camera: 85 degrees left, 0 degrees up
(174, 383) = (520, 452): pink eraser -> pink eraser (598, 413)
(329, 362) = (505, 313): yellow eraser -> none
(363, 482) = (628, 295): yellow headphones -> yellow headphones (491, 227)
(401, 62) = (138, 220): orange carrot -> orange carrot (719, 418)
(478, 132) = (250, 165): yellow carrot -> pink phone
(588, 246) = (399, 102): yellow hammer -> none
────────
:: Task description ::
Output an exact copy of the lines from the one holding "(174, 383) = (520, 452): pink" to the last line of the data, inclusive, and nothing beyond that range.

:: Reply ::
(174, 383) = (520, 452): pink eraser -> pink eraser (598, 413)
(329, 362) = (505, 313): yellow eraser -> none
(363, 482) = (628, 295): yellow headphones -> yellow headphones (491, 227)
(401, 62) = (138, 220): orange carrot -> orange carrot (719, 418)
(478, 132) = (250, 165): yellow carrot -> pink phone
(588, 246) = (399, 102): yellow hammer -> none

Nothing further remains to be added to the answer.